## START RECORDS PROVIDED
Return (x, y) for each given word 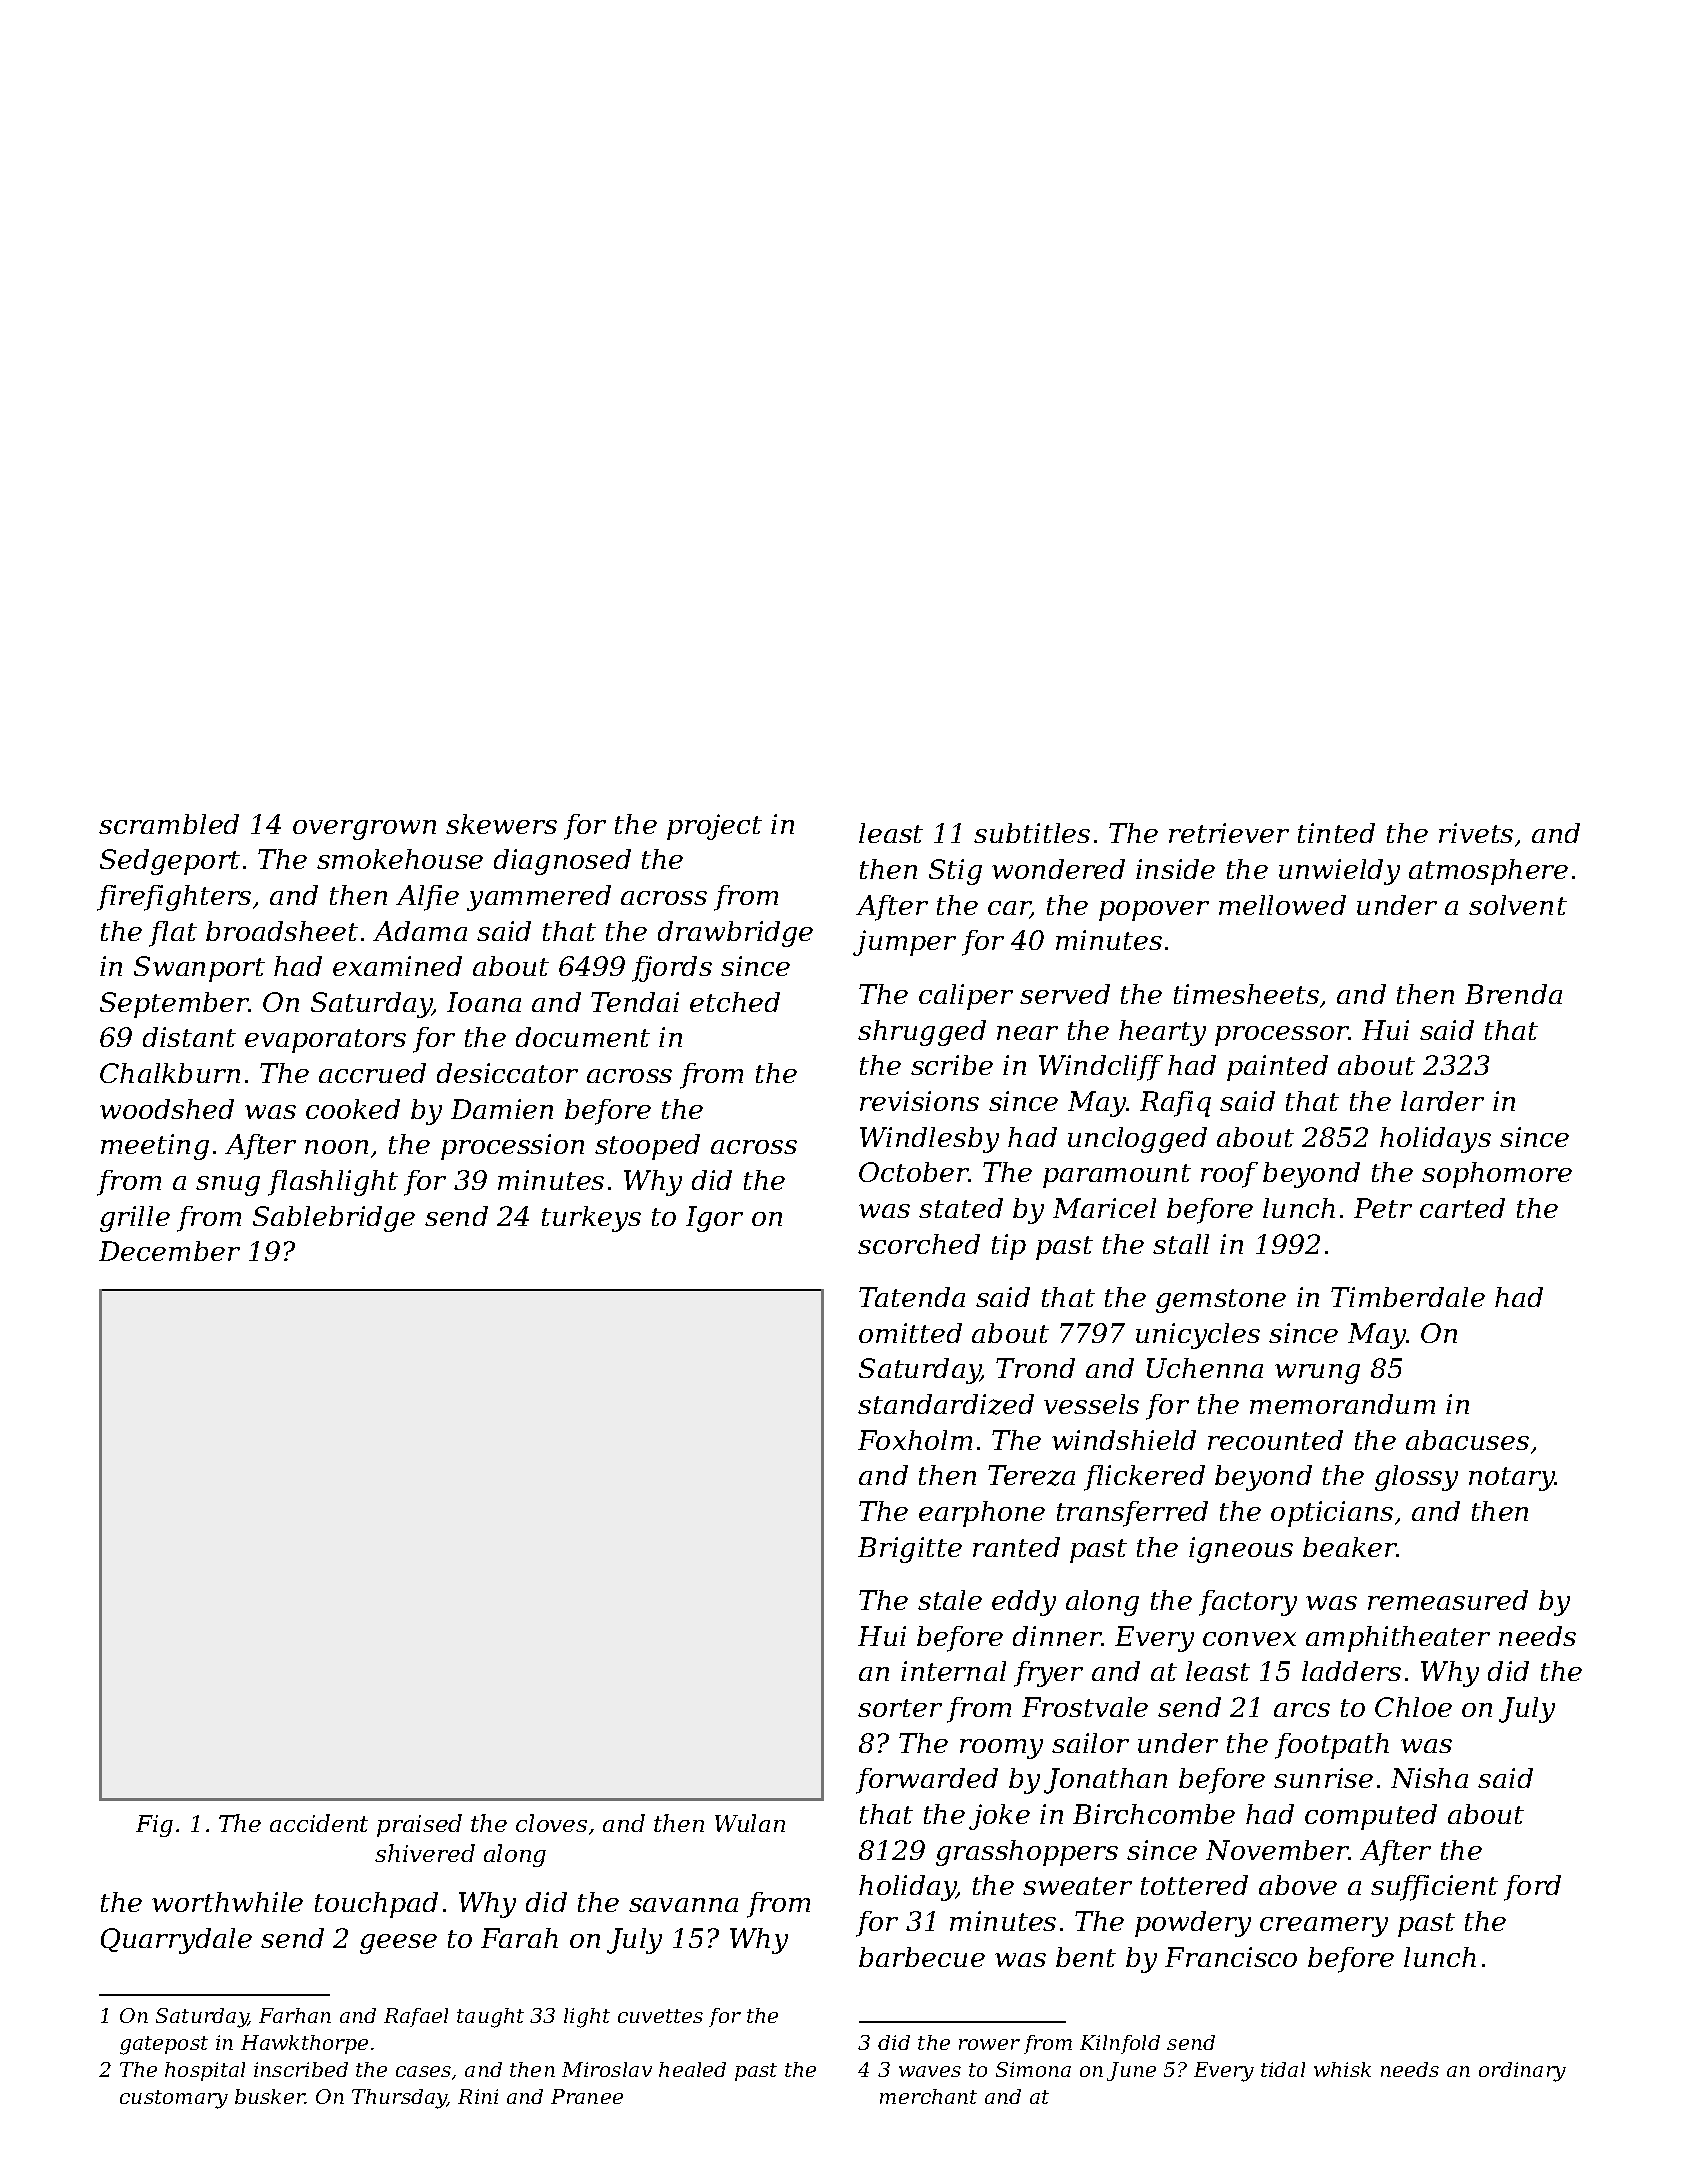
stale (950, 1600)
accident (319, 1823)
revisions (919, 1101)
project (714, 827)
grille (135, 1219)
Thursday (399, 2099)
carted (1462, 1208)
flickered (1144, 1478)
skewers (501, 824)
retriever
## END RECORDS PROVIDED
GIVEN TASK >> Substitute "Friday" for "Thursday" throughout the lines above and give them again otherwise unchanged, without the picture.

RESPONSE TO THIS TASK >>
Return (x, y) for each given word 
stale (950, 1600)
accident (319, 1823)
revisions (919, 1101)
project (714, 827)
grille (135, 1219)
Friday (399, 2099)
carted (1462, 1208)
flickered (1144, 1478)
skewers (501, 824)
retriever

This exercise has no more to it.